### Try it
An unchanged copy of all the lines below is expected, and it should contain no pictures.

### Source material
----

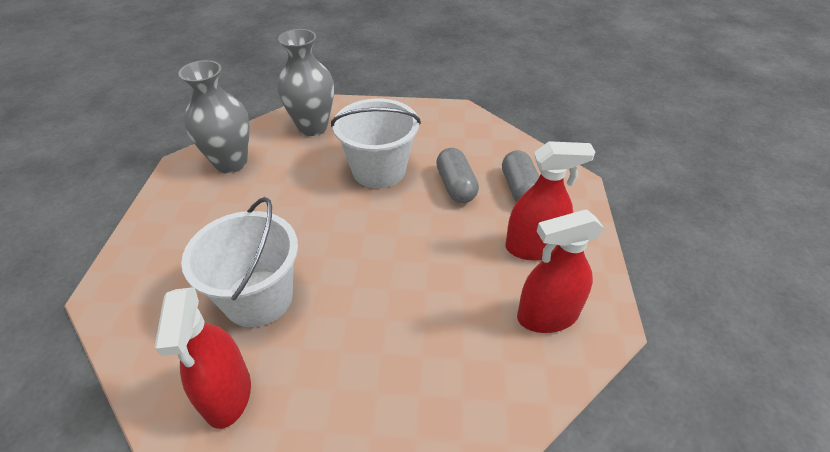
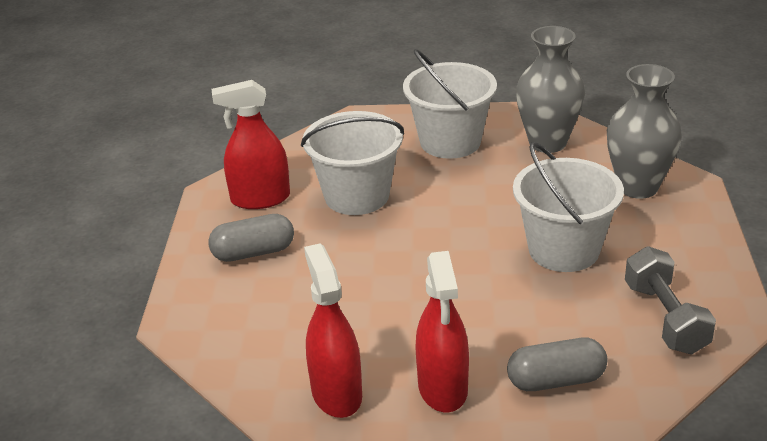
camera: 90 degrees right, 10 degrees down
(195, 222) = (450, 142): none -> white bucket
(456, 186) = (548, 318): grey capsule -> grey capsule (253, 252)
(458, 136) = (665, 318): none -> grey dumbbell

----

### Answer area
camera: 90 degrees right, 10 degrees down
(195, 222) = (450, 142): none -> white bucket
(456, 186) = (548, 318): grey capsule -> grey capsule (253, 252)
(458, 136) = (665, 318): none -> grey dumbbell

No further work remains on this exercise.